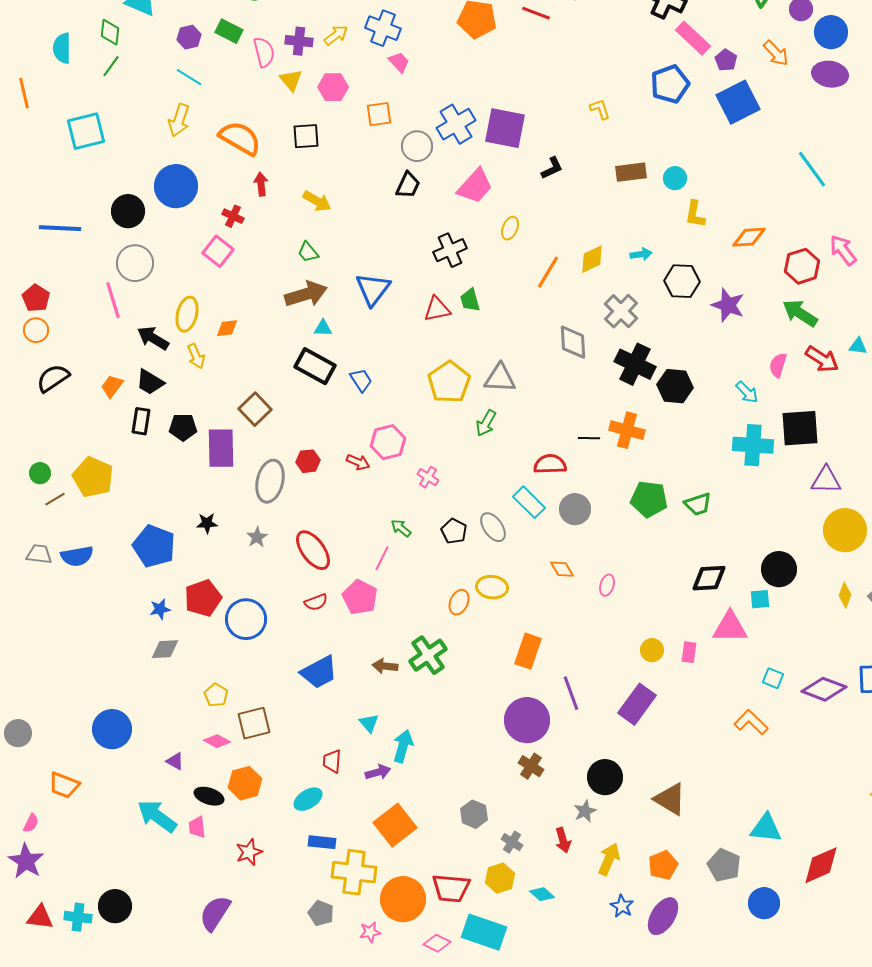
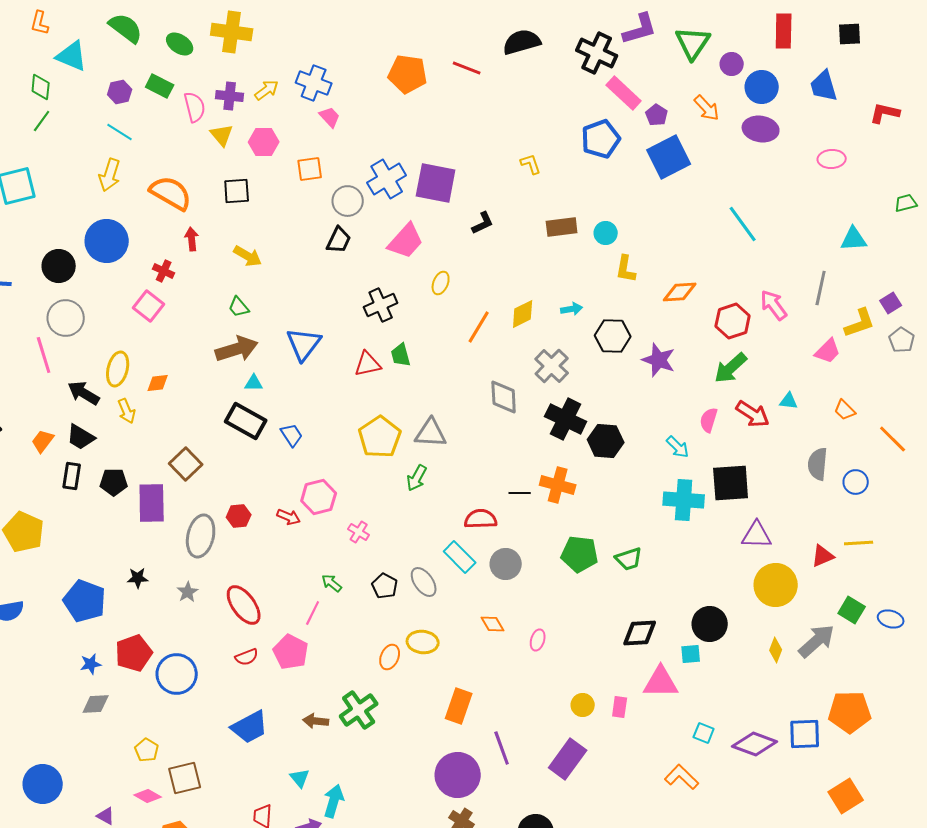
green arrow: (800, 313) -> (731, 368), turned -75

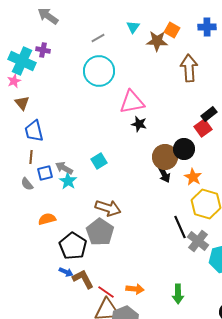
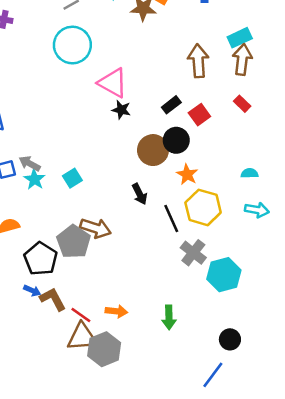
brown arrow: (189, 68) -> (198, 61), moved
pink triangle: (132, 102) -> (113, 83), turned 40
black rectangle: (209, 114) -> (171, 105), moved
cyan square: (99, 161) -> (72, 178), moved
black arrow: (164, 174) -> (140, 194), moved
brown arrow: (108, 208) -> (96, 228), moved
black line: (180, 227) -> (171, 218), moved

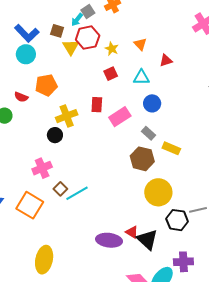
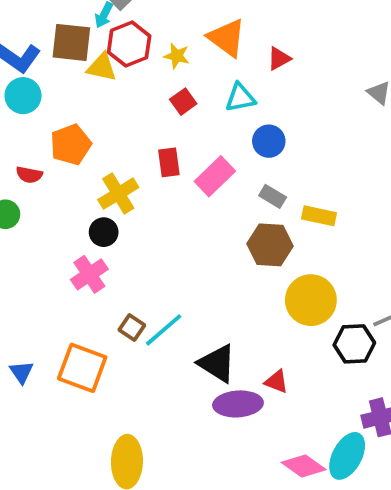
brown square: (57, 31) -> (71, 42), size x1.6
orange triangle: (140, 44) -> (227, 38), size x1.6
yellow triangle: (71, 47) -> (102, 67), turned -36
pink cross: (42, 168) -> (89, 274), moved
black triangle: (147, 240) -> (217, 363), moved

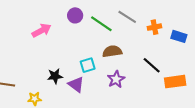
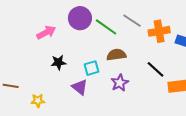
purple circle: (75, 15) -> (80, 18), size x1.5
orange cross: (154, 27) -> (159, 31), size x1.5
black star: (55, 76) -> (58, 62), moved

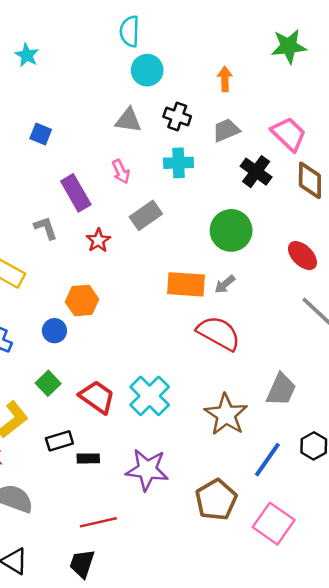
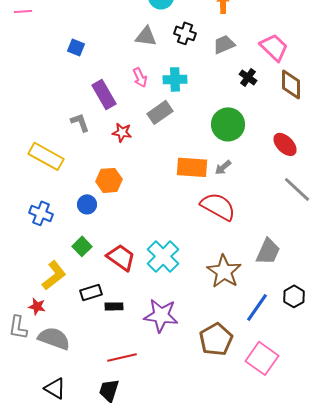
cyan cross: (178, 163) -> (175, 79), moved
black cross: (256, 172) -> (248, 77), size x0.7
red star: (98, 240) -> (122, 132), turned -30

_WHAT THE EXERCISE ASKS_
Your task is to copy exactly the lines from the line containing "brown arrow: (189, 68) -> (198, 61), moved" through the final line of the listing above and to omit every picture.

_EXPECTED ANSWER_
brown arrow: (189, 68) -> (198, 61), moved
pink triangle: (132, 102) -> (113, 83), turned 40
black rectangle: (209, 114) -> (171, 105), moved
cyan square: (99, 161) -> (72, 178), moved
black arrow: (164, 174) -> (140, 194), moved
brown arrow: (108, 208) -> (96, 228), moved
black line: (180, 227) -> (171, 218), moved

brown square: (57, 31) -> (71, 42), size x1.6
orange triangle: (140, 44) -> (227, 38), size x1.6
yellow triangle: (71, 47) -> (102, 67), turned -36
pink cross: (42, 168) -> (89, 274), moved
black triangle: (147, 240) -> (217, 363), moved

purple circle: (75, 15) -> (80, 18), size x1.5
orange cross: (154, 27) -> (159, 31), size x1.5
black star: (55, 76) -> (58, 62), moved

cyan cross: (178, 163) -> (175, 79), moved
black cross: (256, 172) -> (248, 77), size x0.7
red star: (98, 240) -> (122, 132), turned -30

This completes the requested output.